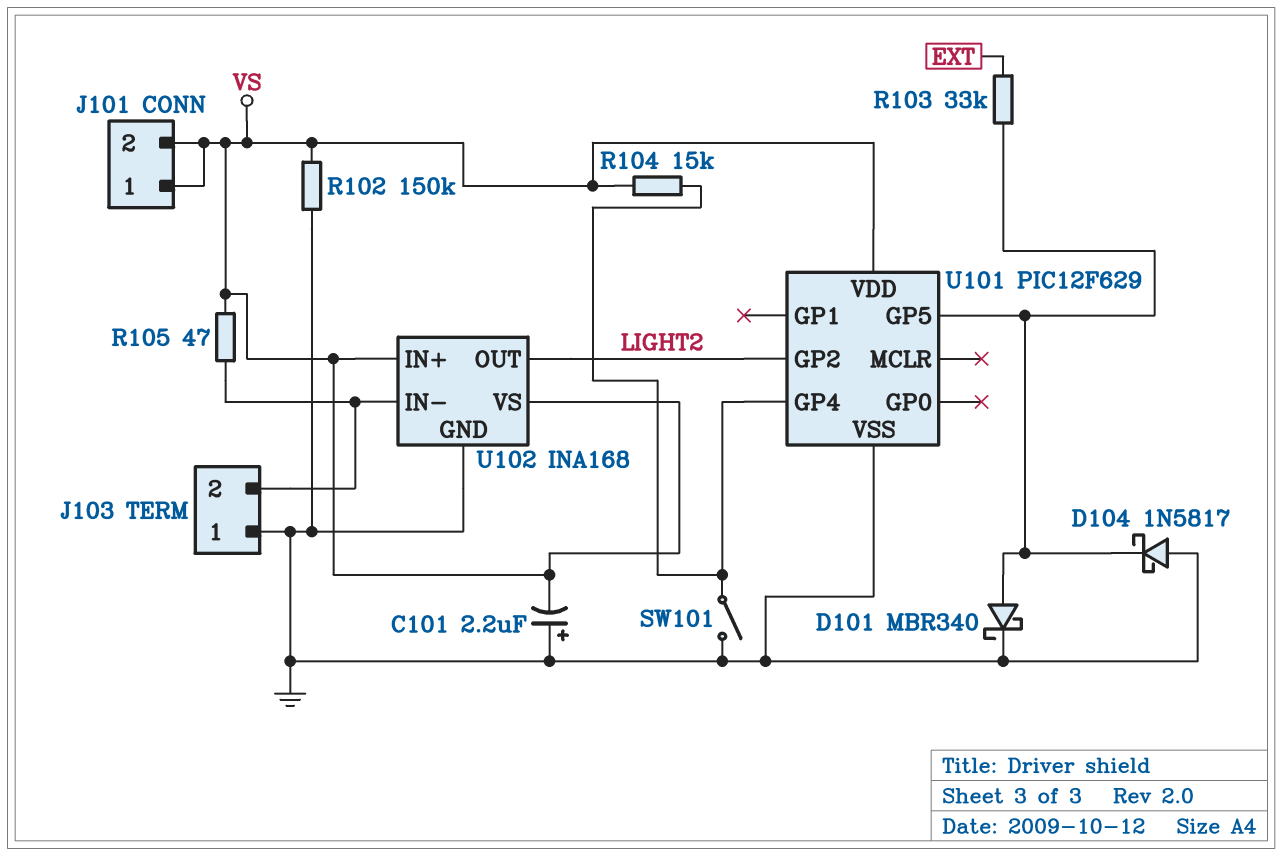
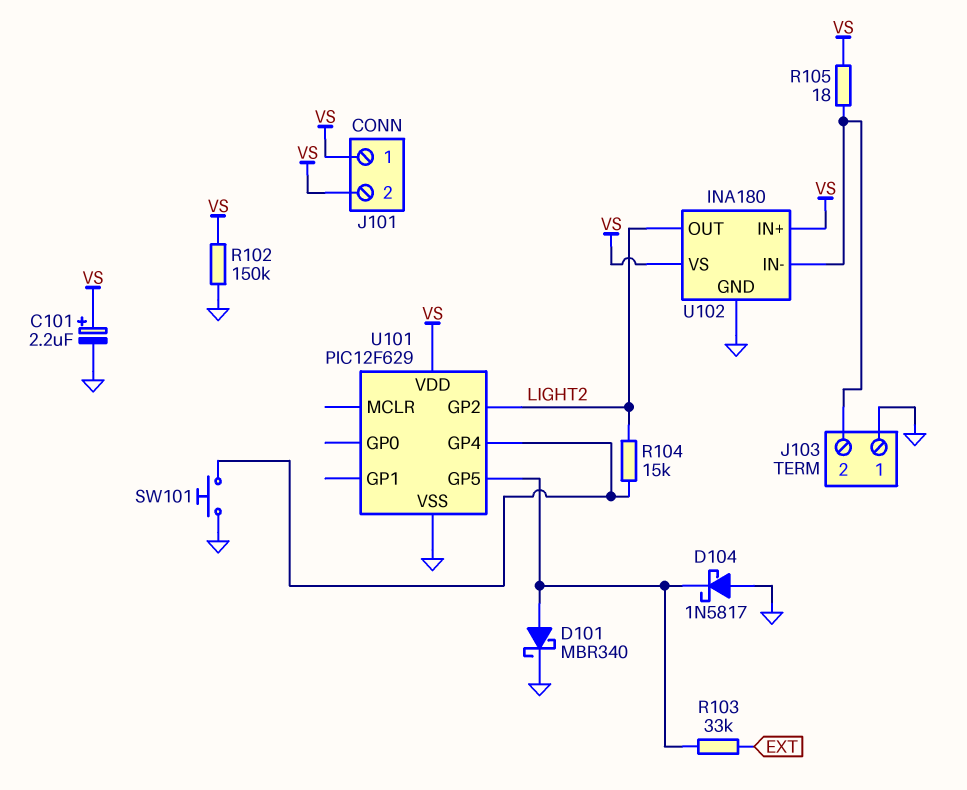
C101: 2.2uF (plus GND, minus VS) -> 2.2uF (plus VS, minus GND)
R104: 15k (U101/GP4, VS) -> 15k (LIGHT2, U101/GP4)
R105: 47 (J103/2, VS) -> 18 (J103/2, VS)
SW101: switch (GND, U101/GP4) -> button (GND, U101/GP4)
U102: INA168 -> INA180

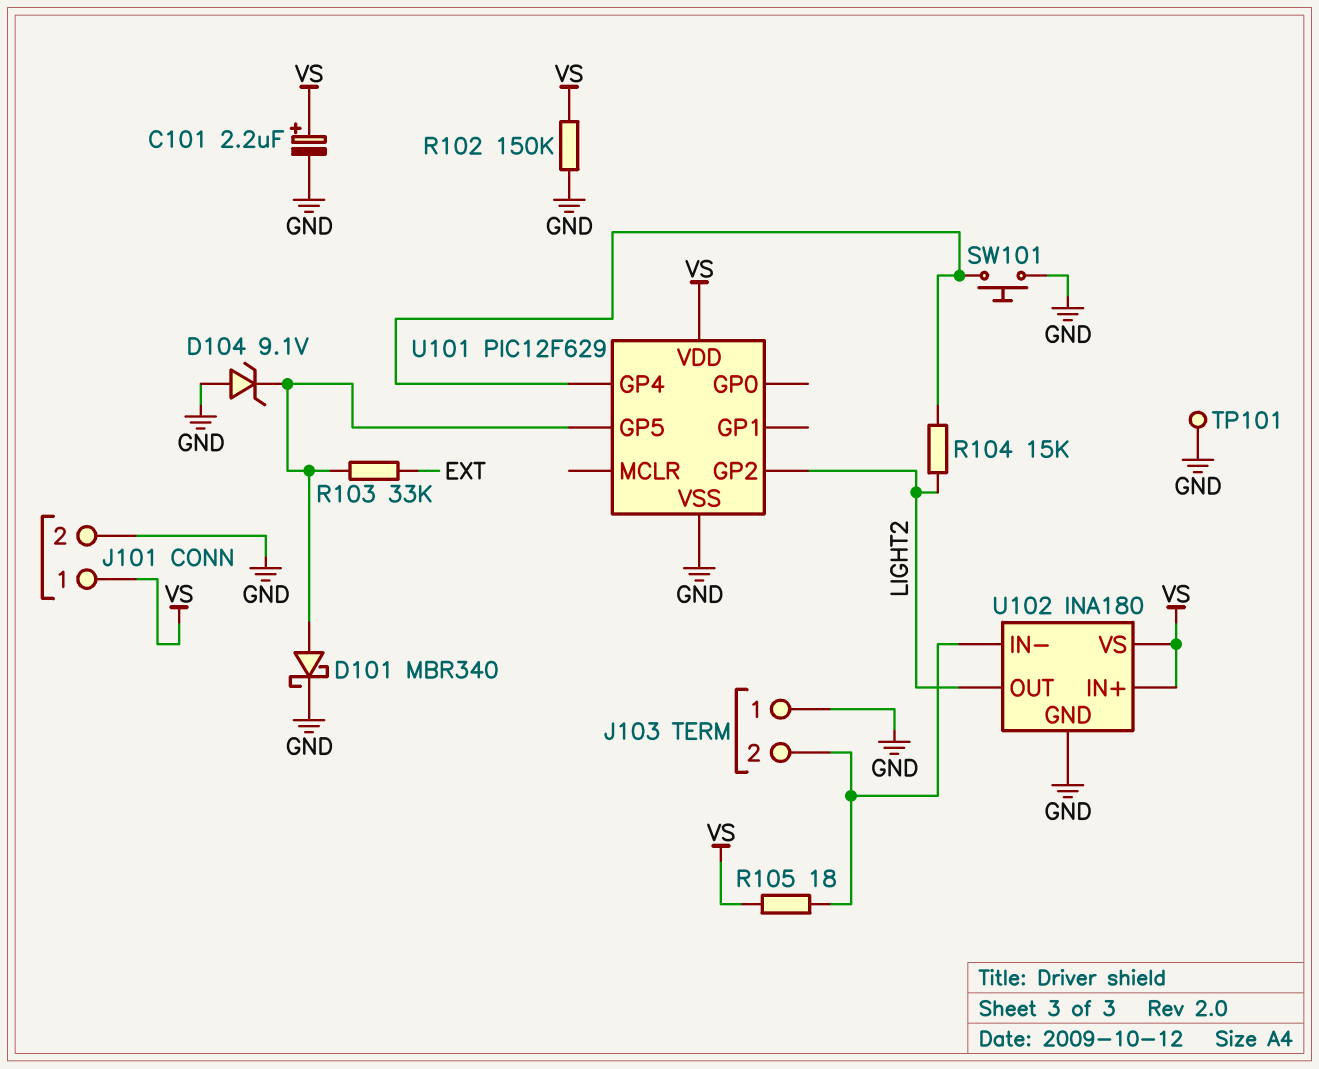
D104: schottky 1N5817 (A GND, K U101/GP5) -> zener 9.1V (A GND, K U101/GP5)
J101 pin 2: VS -> GND
TP101: none -> test point (GND)

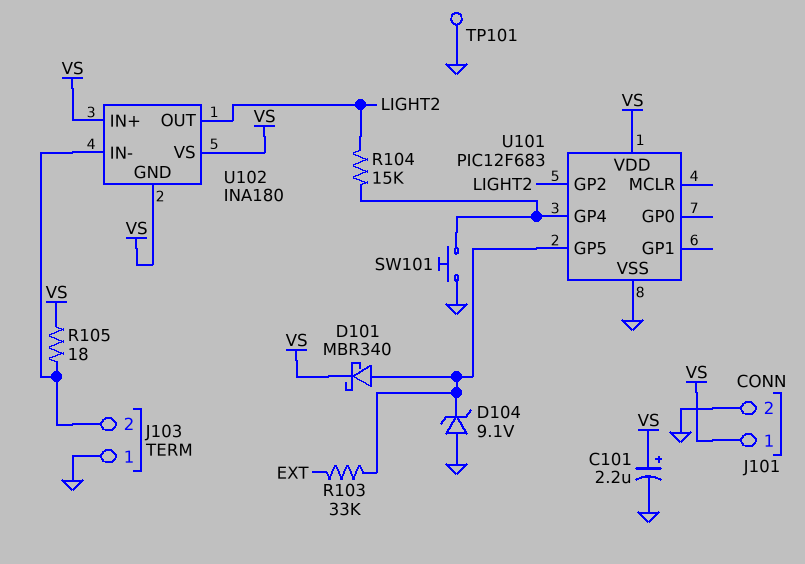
D101: schottky MBR340 (A U101/GP5, K GND) -> schottky MBR340 (A U101/GP5, K VS)
R102: 150k (GND, VS) -> none
U101: PIC12F629 -> PIC12F683
U102 pin GND: GND -> VS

━━━━━━━━━━━━━━━━━━━━━━━━━━━━━━

■ TASK TO COMPLETE: Give the entries above again, exactly as written and free of images.

■ ANSWER TO THE EXERCISE:
C101: 2.2uF (plus GND, minus VS) -> 2.2uF (plus VS, minus GND)
R104: 15k (U101/GP4, VS) -> 15k (LIGHT2, U101/GP4)
R105: 47 (J103/2, VS) -> 18 (J103/2, VS)
SW101: switch (GND, U101/GP4) -> button (GND, U101/GP4)
U102: INA168 -> INA180

D104: schottky 1N5817 (A GND, K U101/GP5) -> zener 9.1V (A GND, K U101/GP5)
J101 pin 2: VS -> GND
TP101: none -> test point (GND)

D101: schottky MBR340 (A U101/GP5, K GND) -> schottky MBR340 (A U101/GP5, K VS)
R102: 150k (GND, VS) -> none
U101: PIC12F629 -> PIC12F683
U102 pin GND: GND -> VS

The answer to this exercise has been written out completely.